Aim of the task:
In full and without changes, output the data.
- - - -
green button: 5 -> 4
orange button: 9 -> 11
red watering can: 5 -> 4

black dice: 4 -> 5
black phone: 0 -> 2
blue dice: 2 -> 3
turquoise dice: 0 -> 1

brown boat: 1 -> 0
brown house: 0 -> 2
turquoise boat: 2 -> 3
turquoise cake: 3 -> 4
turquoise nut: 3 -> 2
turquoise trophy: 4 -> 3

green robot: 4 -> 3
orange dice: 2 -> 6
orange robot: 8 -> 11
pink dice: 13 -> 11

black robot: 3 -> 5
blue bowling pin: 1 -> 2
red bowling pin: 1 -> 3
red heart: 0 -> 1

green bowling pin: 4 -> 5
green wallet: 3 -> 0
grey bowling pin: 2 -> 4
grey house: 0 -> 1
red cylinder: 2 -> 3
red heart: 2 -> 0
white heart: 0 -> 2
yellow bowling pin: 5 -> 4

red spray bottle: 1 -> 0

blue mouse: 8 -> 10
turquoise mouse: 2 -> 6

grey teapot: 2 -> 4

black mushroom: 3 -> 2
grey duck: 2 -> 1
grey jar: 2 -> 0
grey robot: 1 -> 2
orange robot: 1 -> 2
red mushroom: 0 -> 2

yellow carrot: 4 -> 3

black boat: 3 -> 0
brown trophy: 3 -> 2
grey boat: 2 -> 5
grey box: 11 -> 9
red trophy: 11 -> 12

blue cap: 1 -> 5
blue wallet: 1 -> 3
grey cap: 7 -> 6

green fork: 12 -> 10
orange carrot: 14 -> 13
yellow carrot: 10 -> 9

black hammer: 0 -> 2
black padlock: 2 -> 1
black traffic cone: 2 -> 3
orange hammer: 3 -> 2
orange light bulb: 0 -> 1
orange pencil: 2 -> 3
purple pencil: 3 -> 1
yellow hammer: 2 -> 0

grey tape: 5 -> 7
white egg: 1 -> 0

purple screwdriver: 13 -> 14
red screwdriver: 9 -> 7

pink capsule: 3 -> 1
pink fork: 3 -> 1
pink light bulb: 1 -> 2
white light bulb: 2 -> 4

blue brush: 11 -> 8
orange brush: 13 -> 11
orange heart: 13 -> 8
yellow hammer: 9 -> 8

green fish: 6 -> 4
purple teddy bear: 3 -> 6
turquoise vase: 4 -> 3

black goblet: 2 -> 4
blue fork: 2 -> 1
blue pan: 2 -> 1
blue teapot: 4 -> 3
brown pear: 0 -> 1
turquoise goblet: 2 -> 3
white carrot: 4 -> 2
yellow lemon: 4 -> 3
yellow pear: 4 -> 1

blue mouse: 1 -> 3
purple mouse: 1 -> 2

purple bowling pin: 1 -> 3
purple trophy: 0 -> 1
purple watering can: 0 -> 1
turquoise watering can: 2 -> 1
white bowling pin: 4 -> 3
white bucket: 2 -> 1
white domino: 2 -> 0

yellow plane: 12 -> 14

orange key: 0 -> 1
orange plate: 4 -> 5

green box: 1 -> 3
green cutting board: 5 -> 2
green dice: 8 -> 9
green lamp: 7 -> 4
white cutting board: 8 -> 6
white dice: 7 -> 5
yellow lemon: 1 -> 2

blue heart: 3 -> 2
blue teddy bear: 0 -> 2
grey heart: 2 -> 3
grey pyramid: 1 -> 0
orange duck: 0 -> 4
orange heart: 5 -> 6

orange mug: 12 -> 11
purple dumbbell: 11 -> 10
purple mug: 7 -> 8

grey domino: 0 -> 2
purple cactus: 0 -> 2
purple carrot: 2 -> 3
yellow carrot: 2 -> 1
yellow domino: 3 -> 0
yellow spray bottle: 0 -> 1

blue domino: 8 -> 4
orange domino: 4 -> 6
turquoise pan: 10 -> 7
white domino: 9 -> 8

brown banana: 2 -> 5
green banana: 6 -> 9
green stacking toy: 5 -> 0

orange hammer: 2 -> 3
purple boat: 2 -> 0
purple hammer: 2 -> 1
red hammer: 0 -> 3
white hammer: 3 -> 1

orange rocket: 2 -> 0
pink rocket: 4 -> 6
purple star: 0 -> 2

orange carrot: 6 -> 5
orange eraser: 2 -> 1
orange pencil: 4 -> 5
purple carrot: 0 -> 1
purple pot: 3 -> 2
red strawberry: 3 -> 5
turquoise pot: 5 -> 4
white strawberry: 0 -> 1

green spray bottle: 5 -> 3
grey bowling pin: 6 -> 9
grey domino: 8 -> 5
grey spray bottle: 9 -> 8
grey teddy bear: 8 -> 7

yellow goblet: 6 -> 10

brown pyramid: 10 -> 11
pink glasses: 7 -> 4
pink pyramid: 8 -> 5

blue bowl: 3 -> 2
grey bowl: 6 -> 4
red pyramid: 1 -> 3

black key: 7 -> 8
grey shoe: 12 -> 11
- - - -
Written response:
green button: 5 -> 4
orange button: 9 -> 11
red watering can: 5 -> 4

black dice: 4 -> 5
black phone: 0 -> 2
blue dice: 2 -> 3
turquoise dice: 0 -> 1

brown boat: 1 -> 0
brown house: 0 -> 2
turquoise boat: 2 -> 3
turquoise cake: 3 -> 4
turquoise nut: 3 -> 2
turquoise trophy: 4 -> 3

green robot: 4 -> 3
orange dice: 2 -> 6
orange robot: 8 -> 11
pink dice: 13 -> 11

black robot: 3 -> 5
blue bowling pin: 1 -> 2
red bowling pin: 1 -> 3
red heart: 0 -> 1

green bowling pin: 4 -> 5
green wallet: 3 -> 0
grey bowling pin: 2 -> 4
grey house: 0 -> 1
red cylinder: 2 -> 3
red heart: 2 -> 0
white heart: 0 -> 2
yellow bowling pin: 5 -> 4

red spray bottle: 1 -> 0

blue mouse: 8 -> 10
turquoise mouse: 2 -> 6

grey teapot: 2 -> 4

black mushroom: 3 -> 2
grey duck: 2 -> 1
grey jar: 2 -> 0
grey robot: 1 -> 2
orange robot: 1 -> 2
red mushroom: 0 -> 2

yellow carrot: 4 -> 3

black boat: 3 -> 0
brown trophy: 3 -> 2
grey boat: 2 -> 5
grey box: 11 -> 9
red trophy: 11 -> 12

blue cap: 1 -> 5
blue wallet: 1 -> 3
grey cap: 7 -> 6

green fork: 12 -> 10
orange carrot: 14 -> 13
yellow carrot: 10 -> 9

black hammer: 0 -> 2
black padlock: 2 -> 1
black traffic cone: 2 -> 3
orange hammer: 3 -> 2
orange light bulb: 0 -> 1
orange pencil: 2 -> 3
purple pencil: 3 -> 1
yellow hammer: 2 -> 0

grey tape: 5 -> 7
white egg: 1 -> 0

purple screwdriver: 13 -> 14
red screwdriver: 9 -> 7

pink capsule: 3 -> 1
pink fork: 3 -> 1
pink light bulb: 1 -> 2
white light bulb: 2 -> 4

blue brush: 11 -> 8
orange brush: 13 -> 11
orange heart: 13 -> 8
yellow hammer: 9 -> 8

green fish: 6 -> 4
purple teddy bear: 3 -> 6
turquoise vase: 4 -> 3

black goblet: 2 -> 4
blue fork: 2 -> 1
blue pan: 2 -> 1
blue teapot: 4 -> 3
brown pear: 0 -> 1
turquoise goblet: 2 -> 3
white carrot: 4 -> 2
yellow lemon: 4 -> 3
yellow pear: 4 -> 1

blue mouse: 1 -> 3
purple mouse: 1 -> 2

purple bowling pin: 1 -> 3
purple trophy: 0 -> 1
purple watering can: 0 -> 1
turquoise watering can: 2 -> 1
white bowling pin: 4 -> 3
white bucket: 2 -> 1
white domino: 2 -> 0

yellow plane: 12 -> 14

orange key: 0 -> 1
orange plate: 4 -> 5

green box: 1 -> 3
green cutting board: 5 -> 2
green dice: 8 -> 9
green lamp: 7 -> 4
white cutting board: 8 -> 6
white dice: 7 -> 5
yellow lemon: 1 -> 2

blue heart: 3 -> 2
blue teddy bear: 0 -> 2
grey heart: 2 -> 3
grey pyramid: 1 -> 0
orange duck: 0 -> 4
orange heart: 5 -> 6

orange mug: 12 -> 11
purple dumbbell: 11 -> 10
purple mug: 7 -> 8

grey domino: 0 -> 2
purple cactus: 0 -> 2
purple carrot: 2 -> 3
yellow carrot: 2 -> 1
yellow domino: 3 -> 0
yellow spray bottle: 0 -> 1

blue domino: 8 -> 4
orange domino: 4 -> 6
turquoise pan: 10 -> 7
white domino: 9 -> 8

brown banana: 2 -> 5
green banana: 6 -> 9
green stacking toy: 5 -> 0

orange hammer: 2 -> 3
purple boat: 2 -> 0
purple hammer: 2 -> 1
red hammer: 0 -> 3
white hammer: 3 -> 1

orange rocket: 2 -> 0
pink rocket: 4 -> 6
purple star: 0 -> 2

orange carrot: 6 -> 5
orange eraser: 2 -> 1
orange pencil: 4 -> 5
purple carrot: 0 -> 1
purple pot: 3 -> 2
red strawberry: 3 -> 5
turquoise pot: 5 -> 4
white strawberry: 0 -> 1

green spray bottle: 5 -> 3
grey bowling pin: 6 -> 9
grey domino: 8 -> 5
grey spray bottle: 9 -> 8
grey teddy bear: 8 -> 7

yellow goblet: 6 -> 10

brown pyramid: 10 -> 11
pink glasses: 7 -> 4
pink pyramid: 8 -> 5

blue bowl: 3 -> 2
grey bowl: 6 -> 4
red pyramid: 1 -> 3

black key: 7 -> 8
grey shoe: 12 -> 11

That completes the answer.